EXERCISE DATA:
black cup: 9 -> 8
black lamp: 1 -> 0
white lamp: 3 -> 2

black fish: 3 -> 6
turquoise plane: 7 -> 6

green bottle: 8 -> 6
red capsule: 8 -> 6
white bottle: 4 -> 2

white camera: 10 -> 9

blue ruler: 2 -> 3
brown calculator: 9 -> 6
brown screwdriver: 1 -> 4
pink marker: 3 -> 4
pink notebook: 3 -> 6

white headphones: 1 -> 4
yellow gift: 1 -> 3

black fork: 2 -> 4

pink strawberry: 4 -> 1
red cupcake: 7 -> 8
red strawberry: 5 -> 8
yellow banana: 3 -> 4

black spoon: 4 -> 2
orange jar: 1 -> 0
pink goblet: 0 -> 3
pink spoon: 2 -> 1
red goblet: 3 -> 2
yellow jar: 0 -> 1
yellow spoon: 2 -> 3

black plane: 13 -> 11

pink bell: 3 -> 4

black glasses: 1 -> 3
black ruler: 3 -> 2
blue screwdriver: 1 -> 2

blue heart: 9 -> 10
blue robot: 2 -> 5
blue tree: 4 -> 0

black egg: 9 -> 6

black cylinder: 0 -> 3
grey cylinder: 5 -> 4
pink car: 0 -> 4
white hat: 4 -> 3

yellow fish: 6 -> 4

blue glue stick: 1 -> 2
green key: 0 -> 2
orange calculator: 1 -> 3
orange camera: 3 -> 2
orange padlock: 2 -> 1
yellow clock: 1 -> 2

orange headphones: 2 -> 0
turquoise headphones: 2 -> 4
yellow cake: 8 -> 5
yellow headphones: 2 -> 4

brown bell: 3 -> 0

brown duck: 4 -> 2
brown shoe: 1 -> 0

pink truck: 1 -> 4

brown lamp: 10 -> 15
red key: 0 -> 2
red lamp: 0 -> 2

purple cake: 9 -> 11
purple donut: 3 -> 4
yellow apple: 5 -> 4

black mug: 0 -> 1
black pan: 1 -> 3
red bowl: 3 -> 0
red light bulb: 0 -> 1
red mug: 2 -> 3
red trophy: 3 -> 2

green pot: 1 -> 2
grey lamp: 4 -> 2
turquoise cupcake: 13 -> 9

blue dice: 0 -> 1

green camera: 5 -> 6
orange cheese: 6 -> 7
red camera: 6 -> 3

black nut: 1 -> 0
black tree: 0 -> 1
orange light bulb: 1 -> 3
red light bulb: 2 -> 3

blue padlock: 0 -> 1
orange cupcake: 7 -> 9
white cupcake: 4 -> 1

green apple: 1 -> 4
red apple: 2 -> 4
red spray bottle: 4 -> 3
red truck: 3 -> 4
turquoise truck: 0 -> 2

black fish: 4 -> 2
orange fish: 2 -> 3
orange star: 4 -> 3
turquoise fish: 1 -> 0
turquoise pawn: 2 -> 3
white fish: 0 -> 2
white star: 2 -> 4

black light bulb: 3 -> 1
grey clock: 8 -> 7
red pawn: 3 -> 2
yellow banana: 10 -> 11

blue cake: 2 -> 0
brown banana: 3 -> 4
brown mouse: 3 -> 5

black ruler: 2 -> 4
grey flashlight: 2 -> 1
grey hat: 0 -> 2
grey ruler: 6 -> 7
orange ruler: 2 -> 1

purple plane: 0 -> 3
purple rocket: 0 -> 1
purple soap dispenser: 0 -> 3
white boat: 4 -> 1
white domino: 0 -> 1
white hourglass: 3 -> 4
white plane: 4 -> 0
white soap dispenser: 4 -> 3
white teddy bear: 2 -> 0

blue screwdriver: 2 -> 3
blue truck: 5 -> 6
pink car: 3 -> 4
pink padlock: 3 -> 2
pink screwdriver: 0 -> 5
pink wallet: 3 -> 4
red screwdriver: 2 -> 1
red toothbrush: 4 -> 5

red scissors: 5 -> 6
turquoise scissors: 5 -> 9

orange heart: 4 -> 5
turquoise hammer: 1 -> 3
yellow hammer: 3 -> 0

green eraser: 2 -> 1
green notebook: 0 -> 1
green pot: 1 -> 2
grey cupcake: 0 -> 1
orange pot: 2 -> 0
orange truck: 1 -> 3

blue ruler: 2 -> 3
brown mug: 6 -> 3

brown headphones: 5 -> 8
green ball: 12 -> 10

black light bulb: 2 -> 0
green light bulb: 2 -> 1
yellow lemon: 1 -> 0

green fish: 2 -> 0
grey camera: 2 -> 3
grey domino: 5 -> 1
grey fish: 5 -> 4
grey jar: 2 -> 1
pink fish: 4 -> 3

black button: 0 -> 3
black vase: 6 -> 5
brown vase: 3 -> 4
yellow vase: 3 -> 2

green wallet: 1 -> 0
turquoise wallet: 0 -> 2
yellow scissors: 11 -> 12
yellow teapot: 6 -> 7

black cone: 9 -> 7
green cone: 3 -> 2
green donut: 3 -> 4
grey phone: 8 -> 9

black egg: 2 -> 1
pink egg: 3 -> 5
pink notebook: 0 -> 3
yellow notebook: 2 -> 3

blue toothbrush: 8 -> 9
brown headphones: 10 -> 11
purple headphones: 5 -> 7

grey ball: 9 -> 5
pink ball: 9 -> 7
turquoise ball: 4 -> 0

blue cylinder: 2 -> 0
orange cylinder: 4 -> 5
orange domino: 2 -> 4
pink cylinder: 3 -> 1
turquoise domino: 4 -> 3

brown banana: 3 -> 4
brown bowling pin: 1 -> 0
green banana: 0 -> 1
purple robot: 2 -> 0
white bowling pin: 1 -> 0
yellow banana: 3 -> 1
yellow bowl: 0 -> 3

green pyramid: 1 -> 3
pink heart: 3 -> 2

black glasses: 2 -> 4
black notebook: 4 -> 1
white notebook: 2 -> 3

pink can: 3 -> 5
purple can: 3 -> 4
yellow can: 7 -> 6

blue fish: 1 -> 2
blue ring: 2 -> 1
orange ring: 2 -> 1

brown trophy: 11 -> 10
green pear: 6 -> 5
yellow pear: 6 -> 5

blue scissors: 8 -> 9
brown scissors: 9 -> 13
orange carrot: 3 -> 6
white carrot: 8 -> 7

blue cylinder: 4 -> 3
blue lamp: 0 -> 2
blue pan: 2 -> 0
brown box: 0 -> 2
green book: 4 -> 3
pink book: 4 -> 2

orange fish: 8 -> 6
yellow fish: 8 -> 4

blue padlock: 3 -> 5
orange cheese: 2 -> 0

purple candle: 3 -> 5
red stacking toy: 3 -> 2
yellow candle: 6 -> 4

PROBLEM TO WORK ON:
Find the string "screwdriver" in the listing and return every line that holds it.

RESULT BELOW:
brown screwdriver: 1 -> 4
blue screwdriver: 1 -> 2
blue screwdriver: 2 -> 3
pink screwdriver: 0 -> 5
red screwdriver: 2 -> 1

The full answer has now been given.